EXERCISE AIM: Beginning with the line that holds "none -> pink brick D4:E6 level 1" and ending with the last line below, please copy every line exactly, add nothing, and leave out the pictures.

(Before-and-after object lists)
+---+

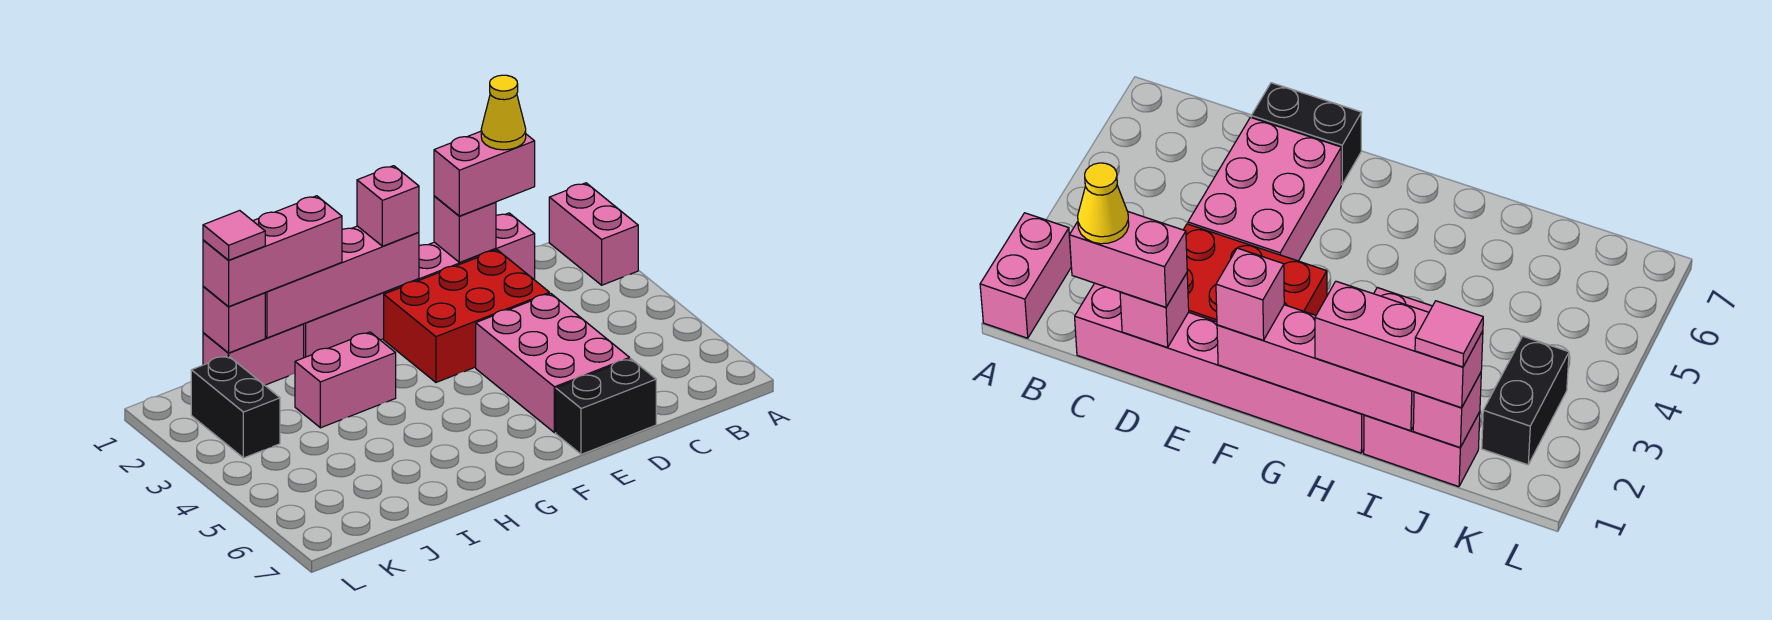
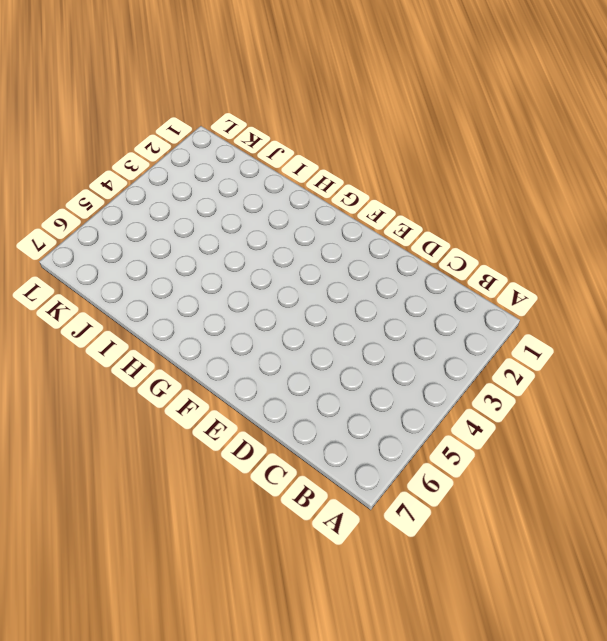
none -> pink brick A1:A2 level 1
none -> pink brick C1:H1 level 1
none -> red brick D2:F3 level 1

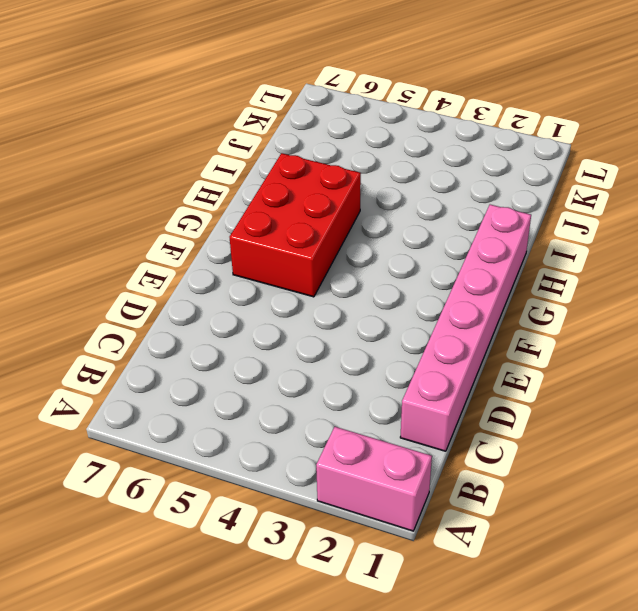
red brick F5:H6 level 1 -> red brick D2:F3 level 1
none -> pink brick D4:E6 level 1
none -> black brick D7:E7 level 1
none -> pink brick H3:I3 level 1

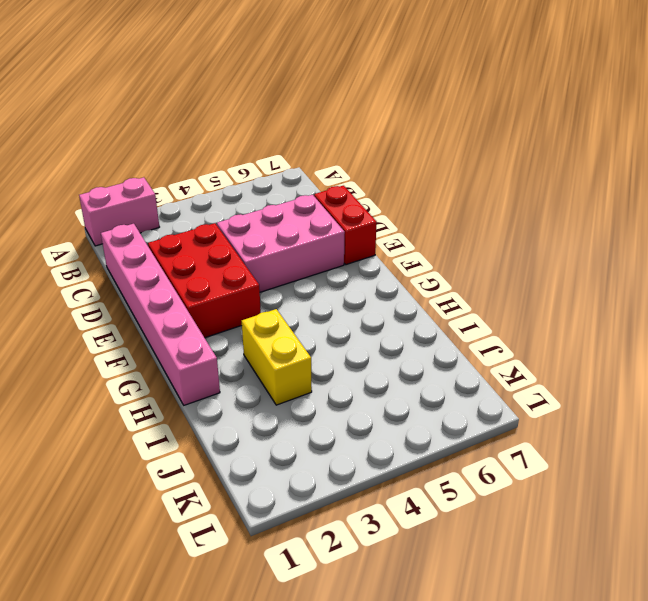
red brick D7:E7 level 1 -> black brick D7:E7 level 1
yellow brick H3:I3 level 1 -> pink brick H3:I3 level 1
none -> pink brick I1:J1 level 1
none -> black brick K2:K3 level 1
none -> pink brick D1 level 2

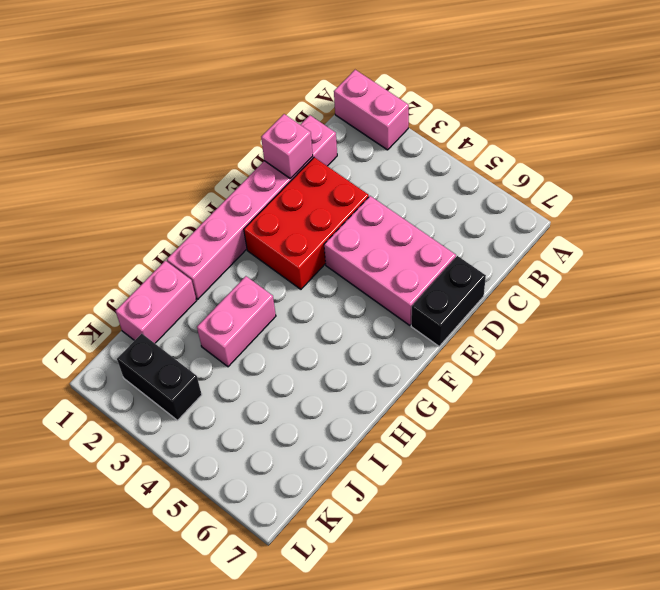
none -> pink brick F1:I1 level 2
none -> pink brick J1 level 2
none -> pink brick C1:D1 level 3

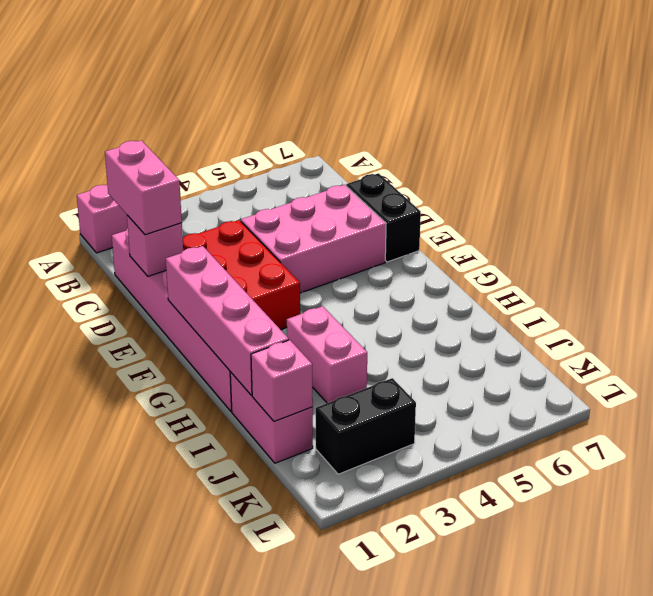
none -> pink brick F1 level 3
none -> pink brick H1:J1 level 3
none -> yellow cone C1 level 4

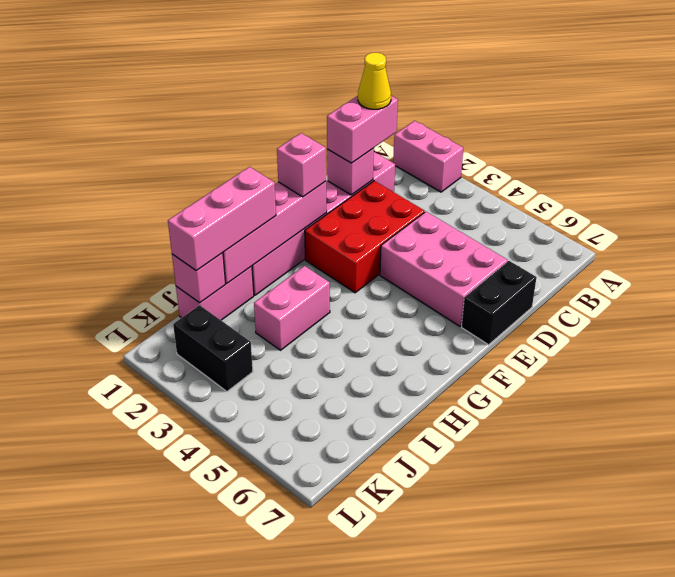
none -> pink tile J1 level 4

+---+

EXERCISE OUTPUT:
none -> pink brick D4:E6 level 1
none -> black brick D7:E7 level 1
none -> pink brick H3:I3 level 1

red brick D7:E7 level 1 -> black brick D7:E7 level 1
yellow brick H3:I3 level 1 -> pink brick H3:I3 level 1
none -> pink brick I1:J1 level 1
none -> black brick K2:K3 level 1
none -> pink brick D1 level 2

none -> pink brick F1:I1 level 2
none -> pink brick J1 level 2
none -> pink brick C1:D1 level 3

none -> pink brick F1 level 3
none -> pink brick H1:J1 level 3
none -> yellow cone C1 level 4

none -> pink tile J1 level 4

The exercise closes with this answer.